* **INSTRUCTIONS TO FOLLOW**
The whole listing, pictures aside, should be reproduced exactly.
(PROVIDED DATA)
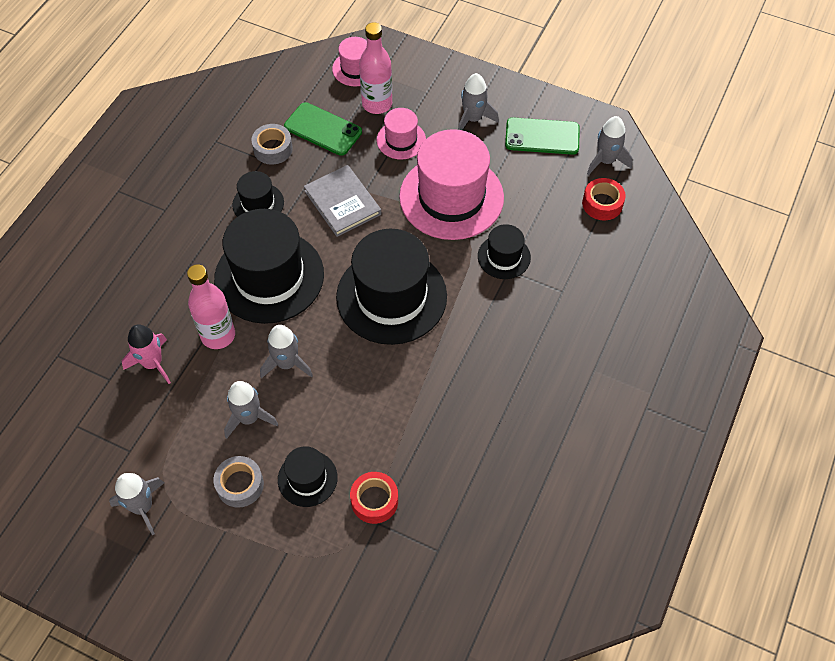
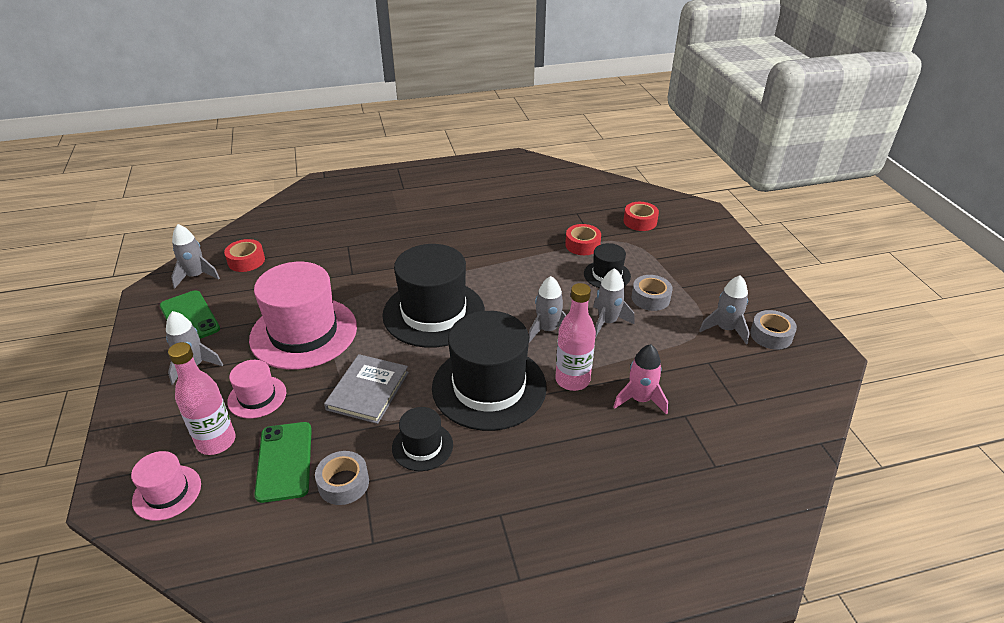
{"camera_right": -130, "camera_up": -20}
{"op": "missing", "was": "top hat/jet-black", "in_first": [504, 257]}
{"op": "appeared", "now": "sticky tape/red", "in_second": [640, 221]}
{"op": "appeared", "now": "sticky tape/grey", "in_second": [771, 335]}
(End PROVIDED DATA)
* **YOUR SOLUTION**
{"camera_right": -130, "camera_up": -20}
{"op": "missing", "was": "top hat/jet-black", "in_first": [504, 257]}
{"op": "appeared", "now": "sticky tape/red", "in_second": [640, 221]}
{"op": "appeared", "now": "sticky tape/grey", "in_second": [771, 335]}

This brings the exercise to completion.